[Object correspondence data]
::::
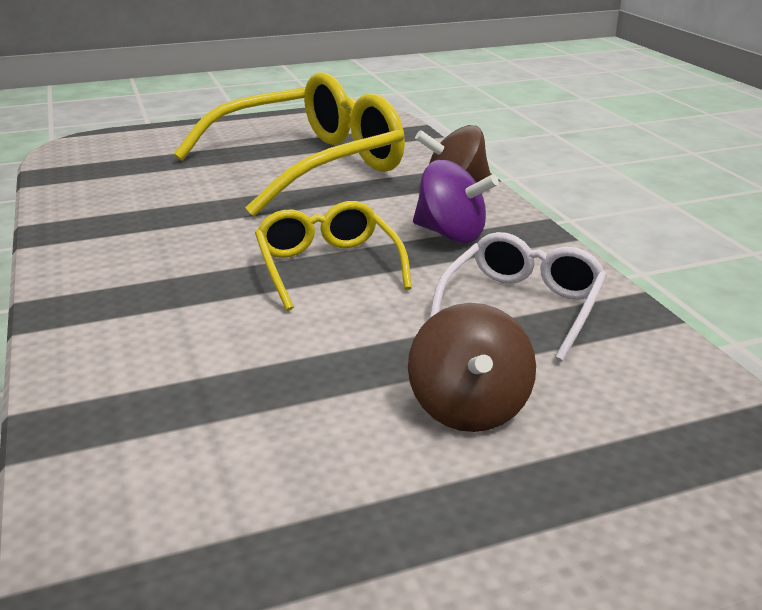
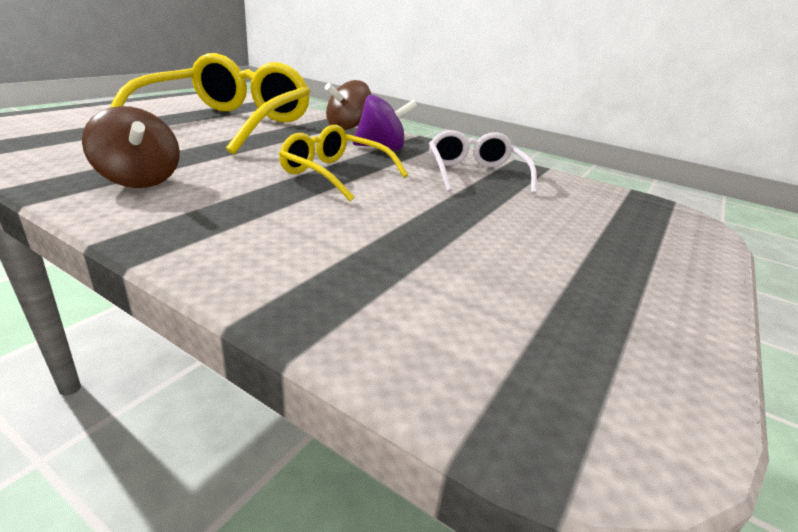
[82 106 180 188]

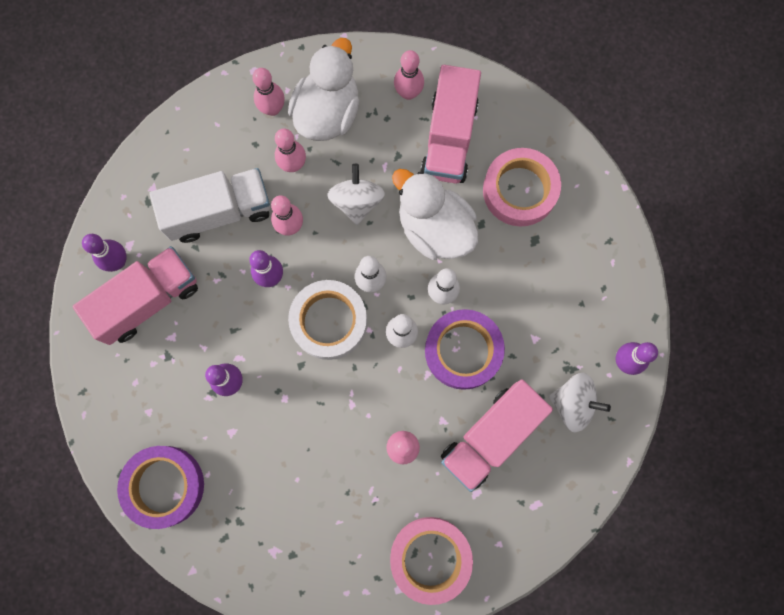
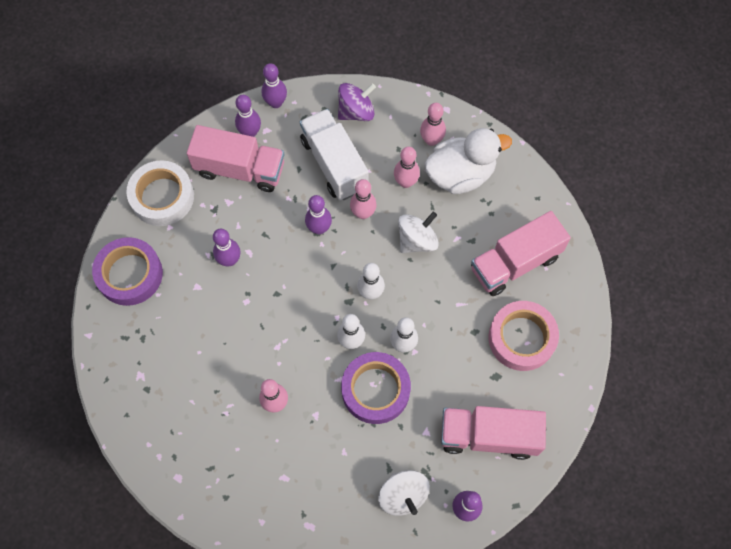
[390 517 473 605] (first image)
[392 169 478 260] (first image)
[394 50 424 100] (first image)
[261 63 287 108]
[338 83 376 121]
[126 161 194 226]
[441 406 546 460]
[300 109 369 200]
::::
WHAT IS NEEDED:
The data needs to be reproduced exactly, please, apart from its pictures.

WRITTEN RESPONSE:
[82 106 180 188]

[390 517 473 605] (first image)
[392 169 478 260] (first image)
[394 50 424 100] (first image)
[261 63 287 108]
[338 83 376 121]
[126 161 194 226]
[441 406 546 460]
[300 109 369 200]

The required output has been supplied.